PROVIDED MATERIAL:

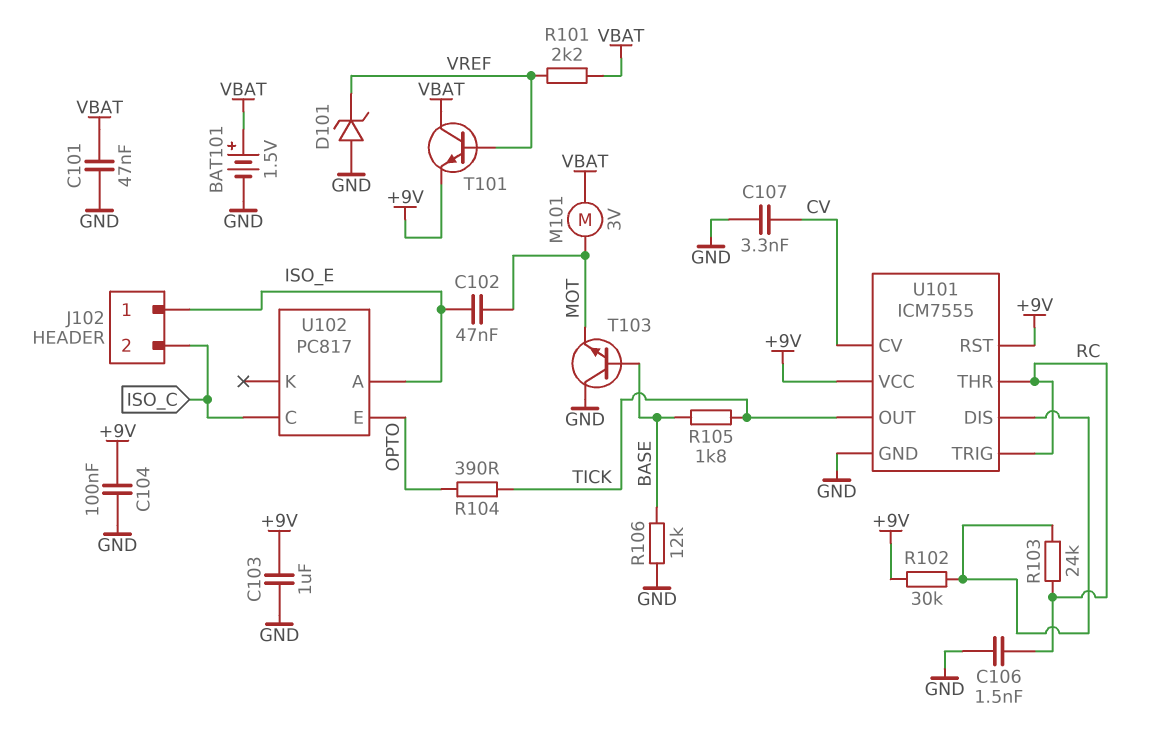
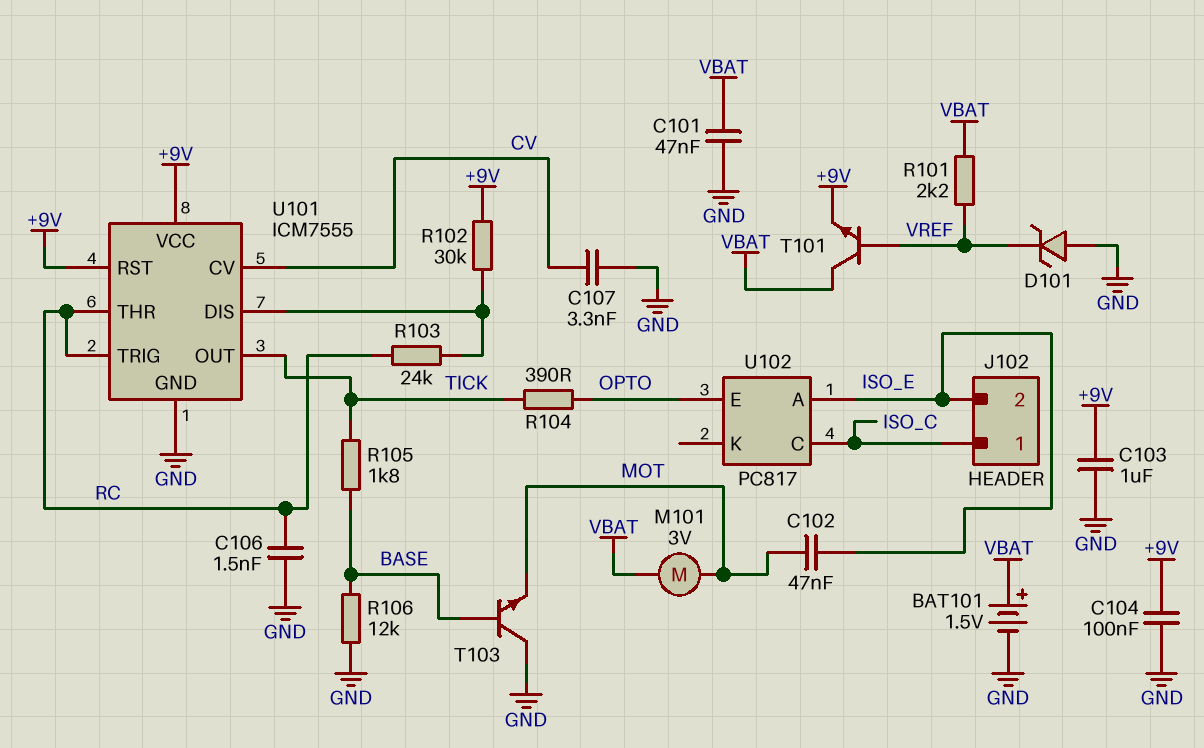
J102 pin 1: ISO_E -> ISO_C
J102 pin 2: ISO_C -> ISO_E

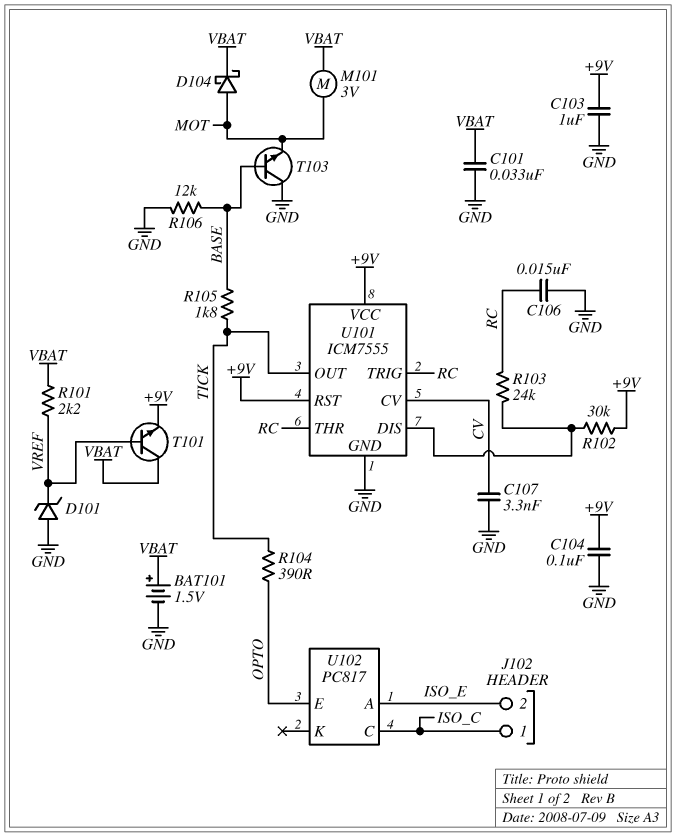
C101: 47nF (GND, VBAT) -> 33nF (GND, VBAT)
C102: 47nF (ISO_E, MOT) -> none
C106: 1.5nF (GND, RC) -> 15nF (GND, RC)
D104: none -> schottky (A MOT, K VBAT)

WHAT THE TASK ASKS:
Output every record above word for word, omitting any pictures they contain.

WRITTEN SOLUTION:
J102 pin 1: ISO_E -> ISO_C
J102 pin 2: ISO_C -> ISO_E

C101: 47nF (GND, VBAT) -> 33nF (GND, VBAT)
C102: 47nF (ISO_E, MOT) -> none
C106: 1.5nF (GND, RC) -> 15nF (GND, RC)
D104: none -> schottky (A MOT, K VBAT)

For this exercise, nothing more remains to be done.